» **Problem to work on**
In the entries that follow, the first line to write out is the one containing "(473, 512) = (571, 375): yellow", and the last is the one containing "(454, 306) = (365, 320): red". Reproduce that stretch exactly, with nothing before or after it.

(Scene difference descriptions)
/---

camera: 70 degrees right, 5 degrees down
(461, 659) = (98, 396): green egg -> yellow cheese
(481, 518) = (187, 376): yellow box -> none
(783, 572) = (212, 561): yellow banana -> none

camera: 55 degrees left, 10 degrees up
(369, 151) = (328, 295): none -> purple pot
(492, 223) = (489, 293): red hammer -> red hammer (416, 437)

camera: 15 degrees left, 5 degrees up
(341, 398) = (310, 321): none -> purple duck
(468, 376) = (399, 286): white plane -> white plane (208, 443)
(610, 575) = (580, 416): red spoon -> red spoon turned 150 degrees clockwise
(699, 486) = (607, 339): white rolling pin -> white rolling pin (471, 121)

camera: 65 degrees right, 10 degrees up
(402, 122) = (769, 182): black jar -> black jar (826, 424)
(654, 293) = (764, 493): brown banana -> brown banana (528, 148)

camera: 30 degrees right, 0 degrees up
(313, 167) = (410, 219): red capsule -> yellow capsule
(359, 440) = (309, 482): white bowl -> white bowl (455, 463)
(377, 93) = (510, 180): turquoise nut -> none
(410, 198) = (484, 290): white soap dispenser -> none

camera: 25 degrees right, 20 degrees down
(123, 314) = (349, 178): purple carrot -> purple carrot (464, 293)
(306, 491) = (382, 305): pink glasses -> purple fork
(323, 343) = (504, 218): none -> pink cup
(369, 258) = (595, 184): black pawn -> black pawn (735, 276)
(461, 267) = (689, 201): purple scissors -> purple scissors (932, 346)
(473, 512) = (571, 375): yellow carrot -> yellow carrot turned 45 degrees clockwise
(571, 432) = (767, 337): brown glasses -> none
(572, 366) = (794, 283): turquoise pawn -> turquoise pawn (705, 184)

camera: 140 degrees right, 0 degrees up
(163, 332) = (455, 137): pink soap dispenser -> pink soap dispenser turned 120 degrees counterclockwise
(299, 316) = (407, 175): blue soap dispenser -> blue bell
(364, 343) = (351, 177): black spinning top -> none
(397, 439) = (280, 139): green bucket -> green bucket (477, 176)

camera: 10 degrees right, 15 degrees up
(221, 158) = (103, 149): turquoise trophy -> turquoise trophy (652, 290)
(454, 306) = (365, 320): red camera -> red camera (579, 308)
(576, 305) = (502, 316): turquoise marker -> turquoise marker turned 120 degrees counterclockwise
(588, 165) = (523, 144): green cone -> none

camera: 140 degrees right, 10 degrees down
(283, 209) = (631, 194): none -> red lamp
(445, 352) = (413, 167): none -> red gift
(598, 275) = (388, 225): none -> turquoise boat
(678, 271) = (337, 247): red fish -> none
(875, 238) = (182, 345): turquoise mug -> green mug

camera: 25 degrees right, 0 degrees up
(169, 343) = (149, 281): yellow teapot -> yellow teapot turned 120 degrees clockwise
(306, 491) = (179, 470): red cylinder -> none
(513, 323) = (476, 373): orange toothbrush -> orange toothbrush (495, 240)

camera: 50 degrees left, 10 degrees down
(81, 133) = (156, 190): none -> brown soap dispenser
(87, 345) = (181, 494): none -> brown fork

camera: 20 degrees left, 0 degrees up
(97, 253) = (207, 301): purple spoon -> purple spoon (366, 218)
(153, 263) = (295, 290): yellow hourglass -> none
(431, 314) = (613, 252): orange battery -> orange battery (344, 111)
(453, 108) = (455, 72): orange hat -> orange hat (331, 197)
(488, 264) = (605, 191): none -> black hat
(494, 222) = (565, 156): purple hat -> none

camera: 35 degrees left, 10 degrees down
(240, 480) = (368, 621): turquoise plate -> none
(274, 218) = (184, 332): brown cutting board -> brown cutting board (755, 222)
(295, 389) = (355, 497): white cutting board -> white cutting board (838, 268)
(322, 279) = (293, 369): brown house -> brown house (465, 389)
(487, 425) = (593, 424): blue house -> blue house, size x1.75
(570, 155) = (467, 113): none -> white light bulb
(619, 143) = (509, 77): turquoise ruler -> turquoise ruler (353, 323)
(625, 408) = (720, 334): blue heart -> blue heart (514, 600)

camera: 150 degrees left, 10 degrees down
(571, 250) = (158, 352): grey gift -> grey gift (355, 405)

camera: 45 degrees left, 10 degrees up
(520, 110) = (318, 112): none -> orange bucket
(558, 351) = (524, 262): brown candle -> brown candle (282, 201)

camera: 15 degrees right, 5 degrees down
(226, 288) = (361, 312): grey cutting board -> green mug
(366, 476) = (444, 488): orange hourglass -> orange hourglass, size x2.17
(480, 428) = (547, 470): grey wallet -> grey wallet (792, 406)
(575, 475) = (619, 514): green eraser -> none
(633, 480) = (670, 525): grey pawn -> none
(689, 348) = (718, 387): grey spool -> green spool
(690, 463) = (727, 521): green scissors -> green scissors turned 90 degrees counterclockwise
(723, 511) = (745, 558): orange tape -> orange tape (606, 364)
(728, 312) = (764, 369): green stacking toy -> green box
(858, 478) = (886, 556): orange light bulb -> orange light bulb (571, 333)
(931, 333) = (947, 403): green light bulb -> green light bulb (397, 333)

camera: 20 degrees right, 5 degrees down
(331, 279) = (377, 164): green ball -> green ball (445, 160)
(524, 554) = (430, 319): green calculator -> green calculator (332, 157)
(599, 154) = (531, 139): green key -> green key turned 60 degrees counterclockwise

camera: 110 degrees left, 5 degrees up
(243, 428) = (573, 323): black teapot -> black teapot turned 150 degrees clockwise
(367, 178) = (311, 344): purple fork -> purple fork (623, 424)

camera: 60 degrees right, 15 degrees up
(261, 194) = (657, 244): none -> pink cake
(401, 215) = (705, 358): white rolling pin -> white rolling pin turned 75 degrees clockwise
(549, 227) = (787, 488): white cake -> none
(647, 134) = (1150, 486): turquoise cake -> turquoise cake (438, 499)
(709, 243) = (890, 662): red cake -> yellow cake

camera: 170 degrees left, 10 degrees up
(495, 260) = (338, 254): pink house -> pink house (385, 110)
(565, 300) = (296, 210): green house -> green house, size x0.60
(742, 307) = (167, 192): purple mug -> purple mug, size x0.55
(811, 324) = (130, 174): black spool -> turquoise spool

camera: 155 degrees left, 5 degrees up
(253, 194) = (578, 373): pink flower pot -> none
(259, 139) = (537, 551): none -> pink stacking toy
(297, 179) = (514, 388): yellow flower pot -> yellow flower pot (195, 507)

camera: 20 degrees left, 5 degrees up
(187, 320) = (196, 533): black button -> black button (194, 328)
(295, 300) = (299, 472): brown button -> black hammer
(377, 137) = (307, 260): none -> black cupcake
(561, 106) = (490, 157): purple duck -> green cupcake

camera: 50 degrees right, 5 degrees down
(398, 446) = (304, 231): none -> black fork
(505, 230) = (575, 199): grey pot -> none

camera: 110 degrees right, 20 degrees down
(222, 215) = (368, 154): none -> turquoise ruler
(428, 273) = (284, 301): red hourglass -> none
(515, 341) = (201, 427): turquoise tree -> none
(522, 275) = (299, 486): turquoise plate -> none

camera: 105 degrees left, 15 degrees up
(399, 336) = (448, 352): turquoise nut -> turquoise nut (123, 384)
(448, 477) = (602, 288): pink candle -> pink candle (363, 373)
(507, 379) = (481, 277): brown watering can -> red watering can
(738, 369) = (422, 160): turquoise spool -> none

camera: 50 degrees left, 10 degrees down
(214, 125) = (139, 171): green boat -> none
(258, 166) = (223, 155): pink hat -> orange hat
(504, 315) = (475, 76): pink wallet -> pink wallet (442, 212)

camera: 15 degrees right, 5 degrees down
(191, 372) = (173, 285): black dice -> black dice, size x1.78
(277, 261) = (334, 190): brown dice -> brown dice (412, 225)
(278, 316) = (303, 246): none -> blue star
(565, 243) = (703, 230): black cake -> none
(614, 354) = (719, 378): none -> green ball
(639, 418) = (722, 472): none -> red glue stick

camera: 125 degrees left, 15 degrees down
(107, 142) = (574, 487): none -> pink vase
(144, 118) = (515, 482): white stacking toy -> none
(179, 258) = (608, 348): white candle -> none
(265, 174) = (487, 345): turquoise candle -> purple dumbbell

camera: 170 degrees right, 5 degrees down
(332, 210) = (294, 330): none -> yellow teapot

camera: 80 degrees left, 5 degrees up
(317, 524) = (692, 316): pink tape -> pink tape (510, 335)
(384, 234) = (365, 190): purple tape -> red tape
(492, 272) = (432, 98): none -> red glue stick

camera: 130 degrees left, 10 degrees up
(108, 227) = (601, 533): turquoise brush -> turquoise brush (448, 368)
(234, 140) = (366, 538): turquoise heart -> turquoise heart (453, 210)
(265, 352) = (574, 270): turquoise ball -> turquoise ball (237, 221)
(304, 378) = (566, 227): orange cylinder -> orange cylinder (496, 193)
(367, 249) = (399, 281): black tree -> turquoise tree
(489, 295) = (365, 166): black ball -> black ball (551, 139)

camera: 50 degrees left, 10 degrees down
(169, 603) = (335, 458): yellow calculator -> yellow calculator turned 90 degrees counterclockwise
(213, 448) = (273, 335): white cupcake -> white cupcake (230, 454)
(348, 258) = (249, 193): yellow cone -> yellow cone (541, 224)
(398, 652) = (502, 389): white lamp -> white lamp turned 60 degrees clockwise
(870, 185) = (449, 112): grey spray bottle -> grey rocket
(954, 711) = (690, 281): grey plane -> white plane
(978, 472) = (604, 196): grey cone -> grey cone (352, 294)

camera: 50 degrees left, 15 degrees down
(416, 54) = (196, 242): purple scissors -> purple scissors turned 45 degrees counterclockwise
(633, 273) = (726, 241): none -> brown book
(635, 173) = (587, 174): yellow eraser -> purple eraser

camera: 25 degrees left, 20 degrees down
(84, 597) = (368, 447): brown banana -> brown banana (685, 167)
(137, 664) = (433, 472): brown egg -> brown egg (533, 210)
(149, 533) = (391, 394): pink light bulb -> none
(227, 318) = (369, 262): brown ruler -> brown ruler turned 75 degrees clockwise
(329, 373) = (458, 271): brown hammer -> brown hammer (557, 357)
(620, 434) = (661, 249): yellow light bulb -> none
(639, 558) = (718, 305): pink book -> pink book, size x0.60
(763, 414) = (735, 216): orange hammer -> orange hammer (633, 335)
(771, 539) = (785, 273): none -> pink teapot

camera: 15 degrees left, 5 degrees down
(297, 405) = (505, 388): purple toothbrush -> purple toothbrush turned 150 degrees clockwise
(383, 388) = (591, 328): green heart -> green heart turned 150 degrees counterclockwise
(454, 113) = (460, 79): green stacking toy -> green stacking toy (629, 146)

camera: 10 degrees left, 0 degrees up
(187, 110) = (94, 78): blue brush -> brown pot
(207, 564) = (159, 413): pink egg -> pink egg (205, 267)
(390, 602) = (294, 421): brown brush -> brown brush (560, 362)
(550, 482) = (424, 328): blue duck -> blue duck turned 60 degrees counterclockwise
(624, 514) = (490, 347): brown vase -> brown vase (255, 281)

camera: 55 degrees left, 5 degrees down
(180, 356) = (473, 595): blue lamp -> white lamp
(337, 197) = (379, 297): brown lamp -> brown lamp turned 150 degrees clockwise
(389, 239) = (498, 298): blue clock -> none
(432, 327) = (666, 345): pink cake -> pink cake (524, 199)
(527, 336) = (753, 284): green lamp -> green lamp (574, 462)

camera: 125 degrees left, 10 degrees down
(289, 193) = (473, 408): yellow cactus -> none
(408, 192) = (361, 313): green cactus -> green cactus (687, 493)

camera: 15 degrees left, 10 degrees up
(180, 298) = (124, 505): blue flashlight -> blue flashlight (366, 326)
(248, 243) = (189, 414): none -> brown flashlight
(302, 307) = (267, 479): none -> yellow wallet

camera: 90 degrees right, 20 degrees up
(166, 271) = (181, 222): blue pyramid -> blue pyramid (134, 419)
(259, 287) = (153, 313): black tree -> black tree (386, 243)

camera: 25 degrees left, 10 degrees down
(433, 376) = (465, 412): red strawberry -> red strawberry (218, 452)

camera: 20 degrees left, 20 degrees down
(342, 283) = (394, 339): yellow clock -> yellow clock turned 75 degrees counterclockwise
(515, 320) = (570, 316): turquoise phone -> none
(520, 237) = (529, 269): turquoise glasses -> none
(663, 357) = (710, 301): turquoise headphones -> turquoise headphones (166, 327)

\---

» **Answer for this exercise**
(473, 512) = (571, 375): yellow carrot -> yellow carrot turned 45 degrees clockwise
(571, 432) = (767, 337): brown glasses -> none
(572, 366) = (794, 283): turquoise pawn -> turquoise pawn (705, 184)

camera: 140 degrees right, 0 degrees up
(163, 332) = (455, 137): pink soap dispenser -> pink soap dispenser turned 120 degrees counterclockwise
(299, 316) = (407, 175): blue soap dispenser -> blue bell
(364, 343) = (351, 177): black spinning top -> none
(397, 439) = (280, 139): green bucket -> green bucket (477, 176)

camera: 10 degrees right, 15 degrees up
(221, 158) = (103, 149): turquoise trophy -> turquoise trophy (652, 290)
(454, 306) = (365, 320): red camera -> red camera (579, 308)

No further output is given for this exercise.